▶ **PROBLEM TO SOLVE**: Pictures stay out; everything else in the records below is to be repeated exactly.

▶ **MATERIAL PROVIDED**:
────────────────────────────────────────

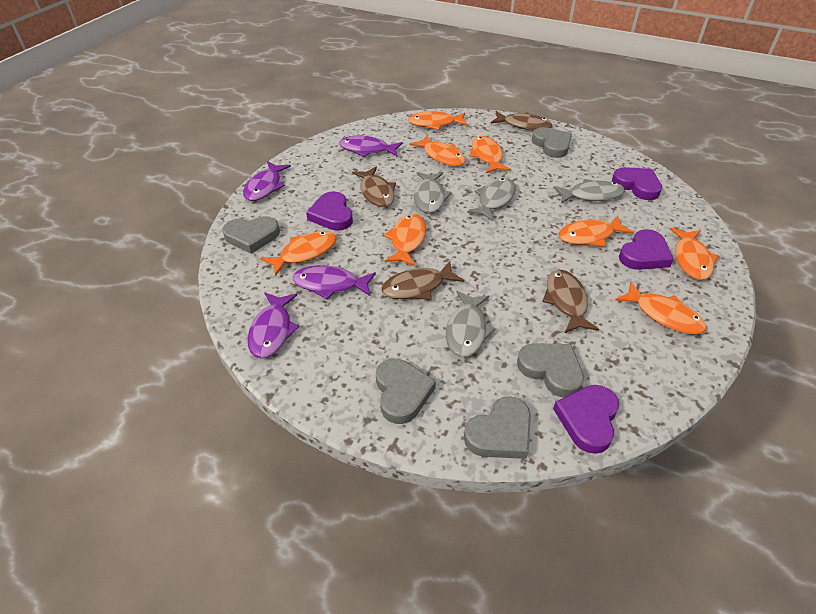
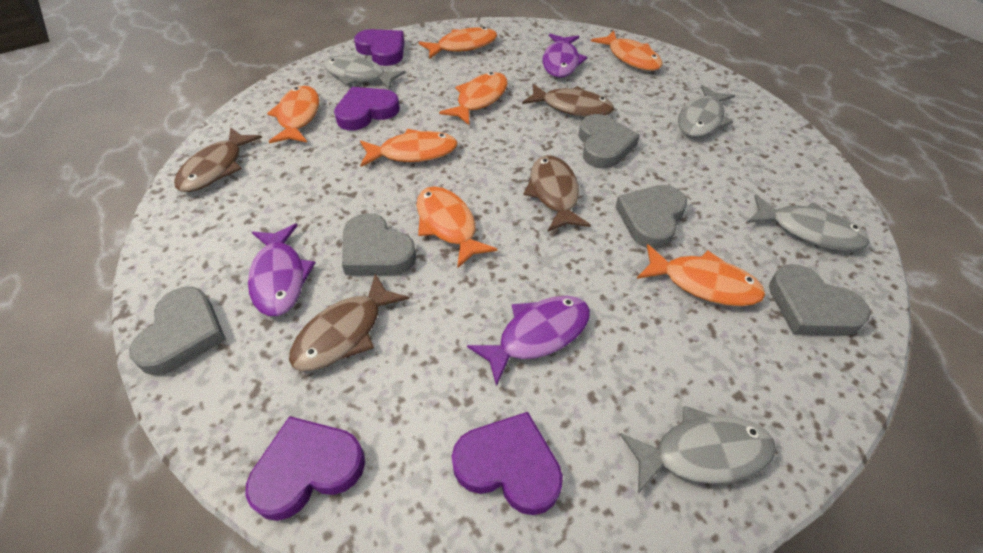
orange fish: 8 -> 7
purple fish: 4 -> 3

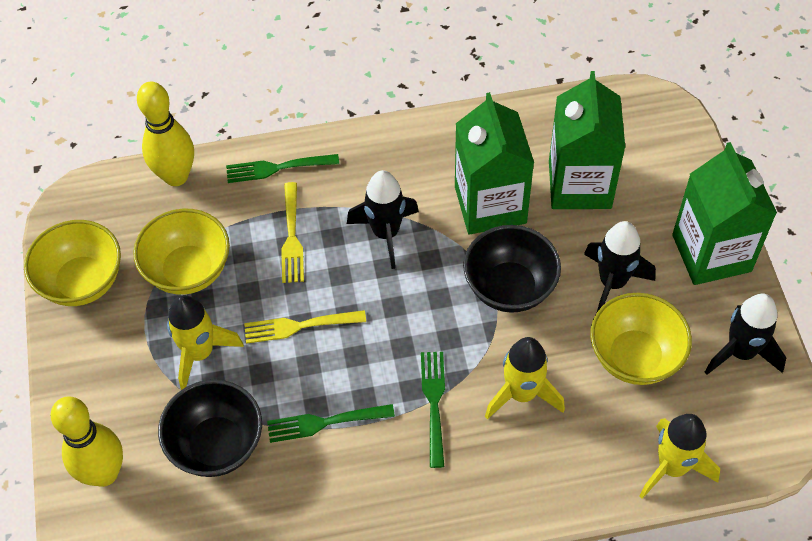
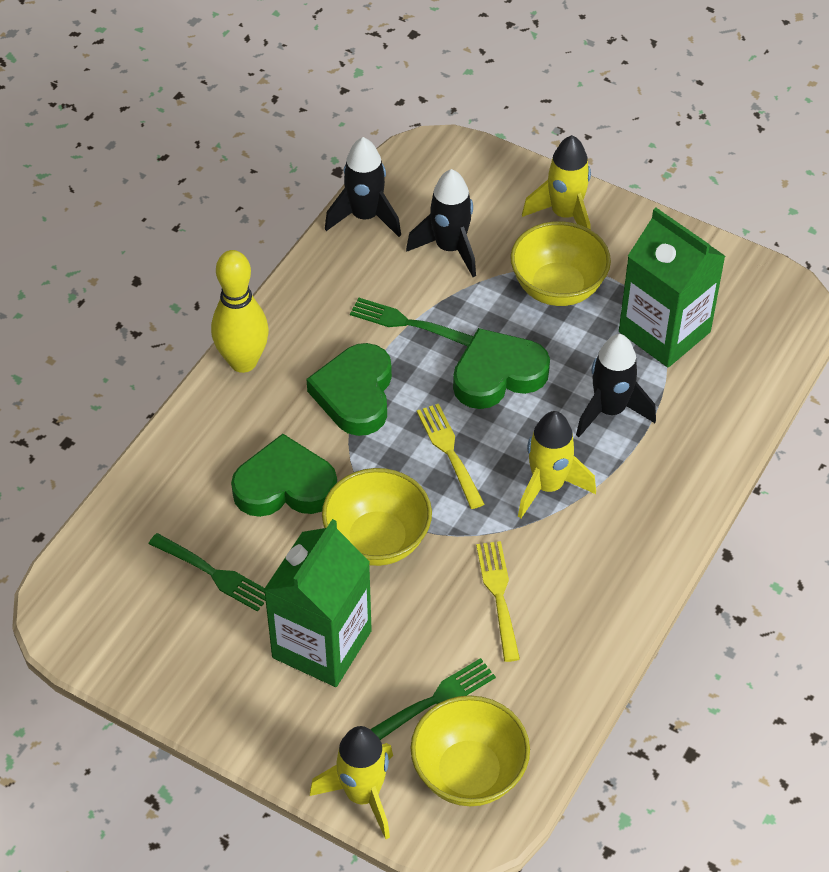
black bowl: 2 -> 0
green carton: 3 -> 2
green heart: 0 -> 3
yellow bowling pin: 2 -> 1

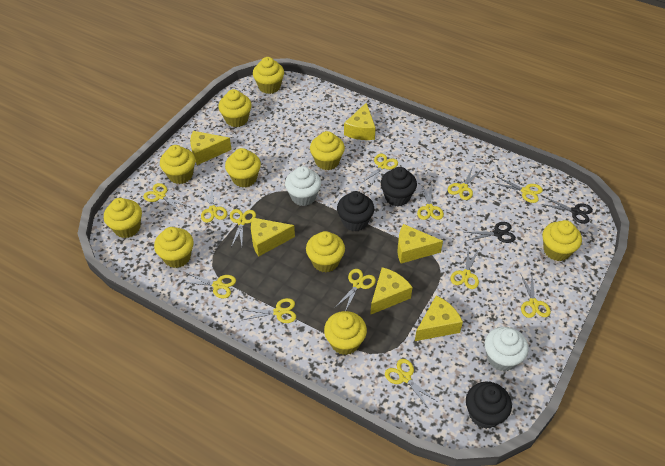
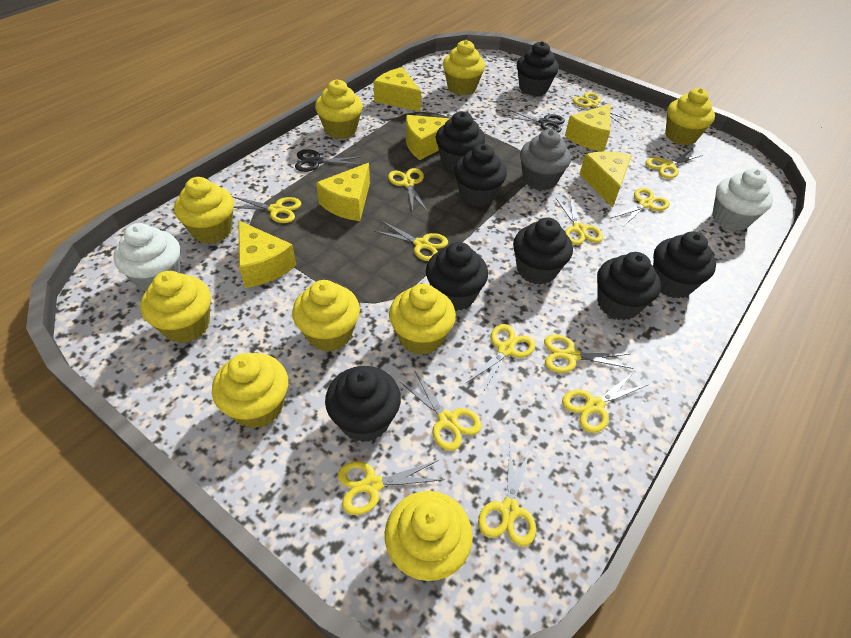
black cupcake: 3 -> 8
grey cupcake: 0 -> 1
yellow cupcake: 10 -> 9

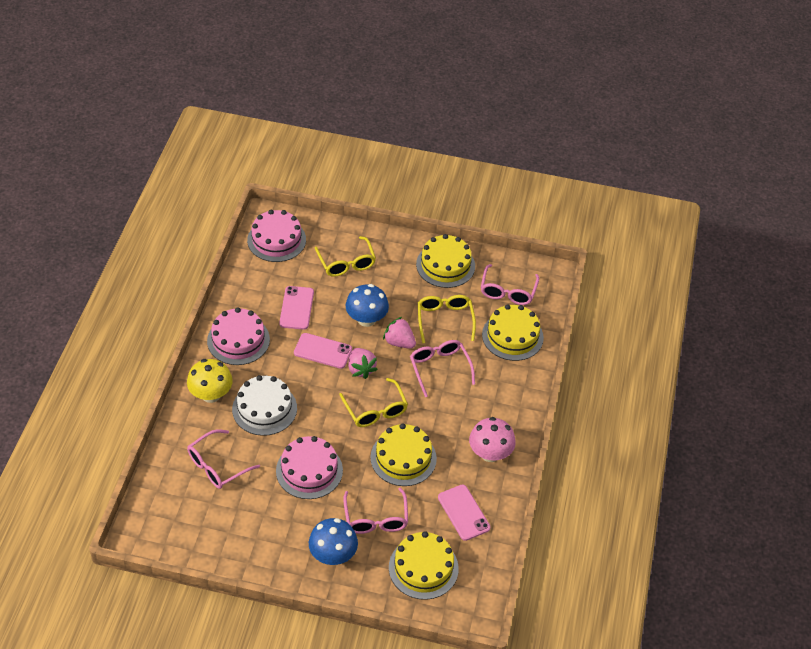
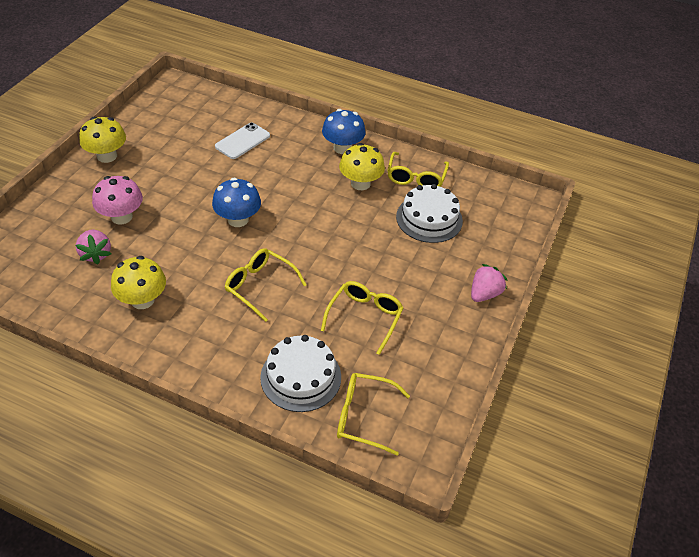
pink cake: 3 -> 0
pink glasses: 4 -> 0
pink phone: 3 -> 0
white cake: 1 -> 2
white phone: 0 -> 1
yellow cake: 4 -> 0
yellow glasses: 3 -> 4
yellow mushroom: 1 -> 3

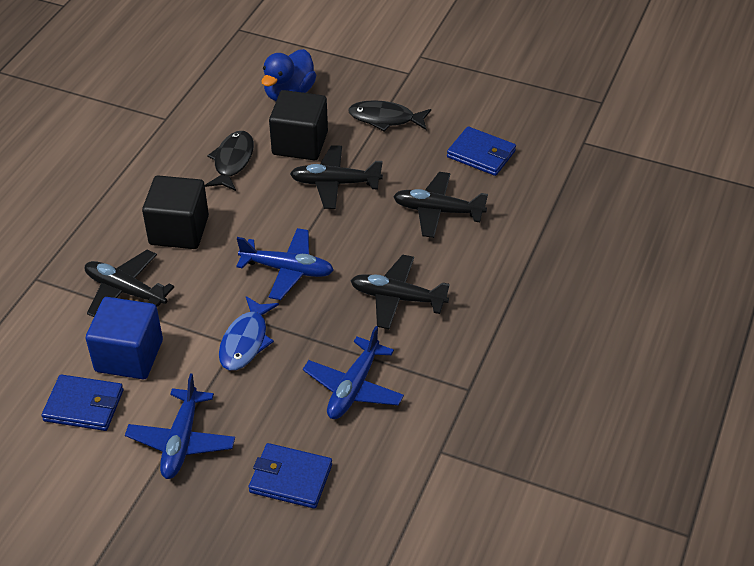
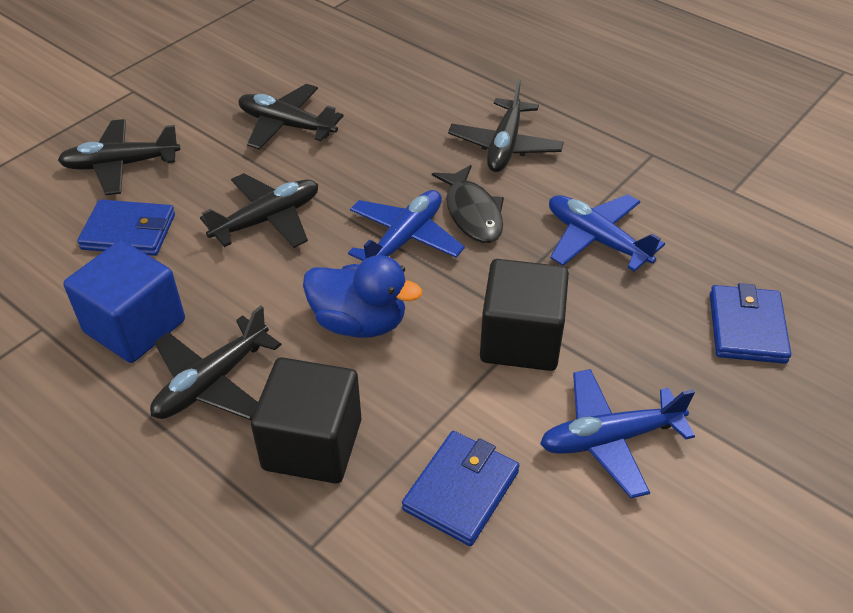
black fish: 2 -> 1
black plane: 4 -> 5
blue fish: 1 -> 0

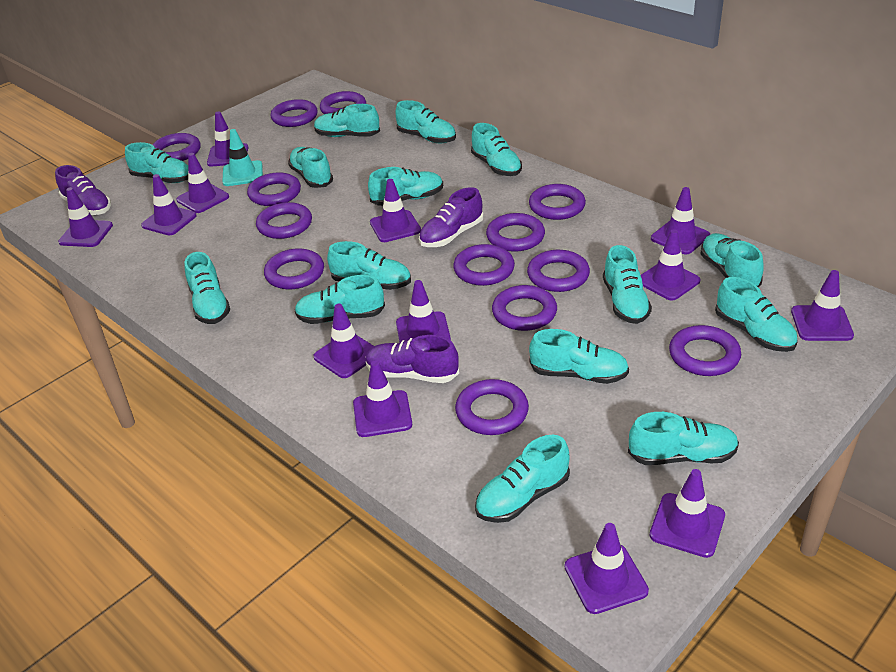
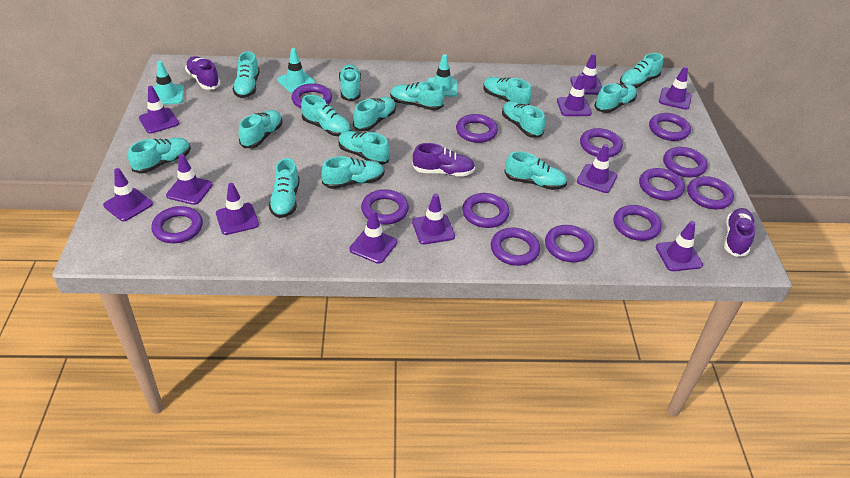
purple traffic cone: 13 -> 11
turquoise traffic cone: 1 -> 3

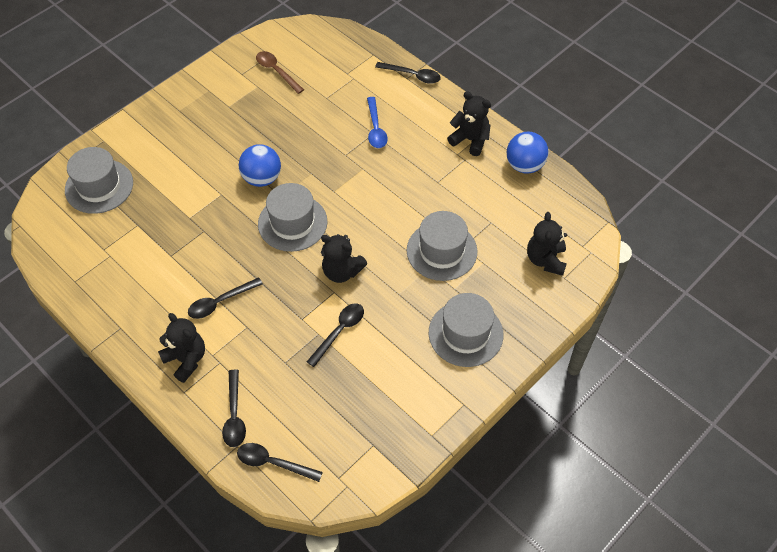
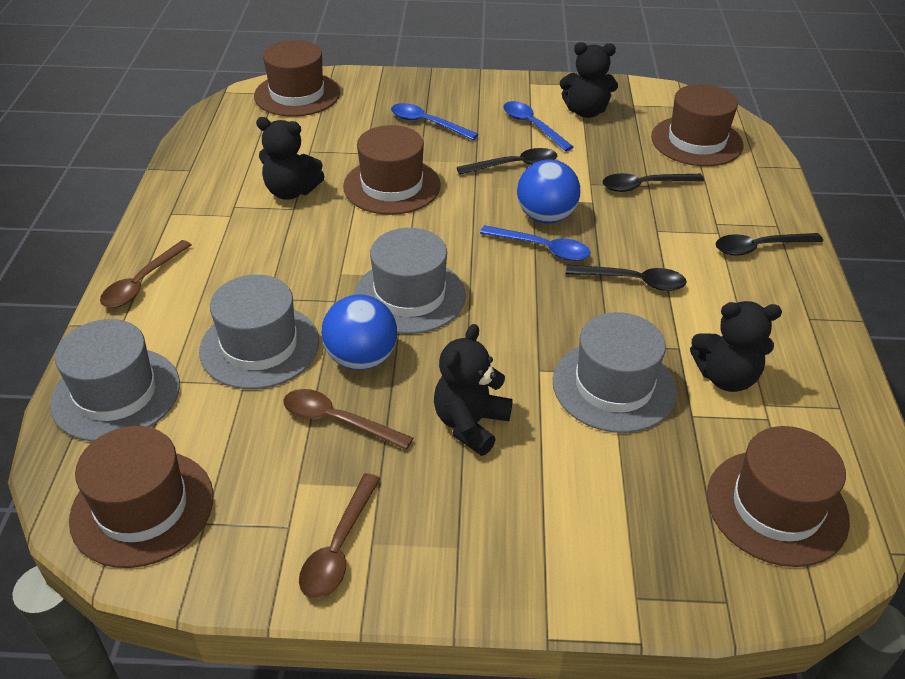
black spoon: 5 -> 4
blue spoon: 1 -> 3
brown hat: 0 -> 5
brown spoon: 1 -> 3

────────────────────────────────────────

▶ **WRITTEN RESPONSE**:
orange fish: 8 -> 7
purple fish: 4 -> 3

black bowl: 2 -> 0
green carton: 3 -> 2
green heart: 0 -> 3
yellow bowling pin: 2 -> 1

black cupcake: 3 -> 8
grey cupcake: 0 -> 1
yellow cupcake: 10 -> 9

pink cake: 3 -> 0
pink glasses: 4 -> 0
pink phone: 3 -> 0
white cake: 1 -> 2
white phone: 0 -> 1
yellow cake: 4 -> 0
yellow glasses: 3 -> 4
yellow mushroom: 1 -> 3

black fish: 2 -> 1
black plane: 4 -> 5
blue fish: 1 -> 0

purple traffic cone: 13 -> 11
turquoise traffic cone: 1 -> 3

black spoon: 5 -> 4
blue spoon: 1 -> 3
brown hat: 0 -> 5
brown spoon: 1 -> 3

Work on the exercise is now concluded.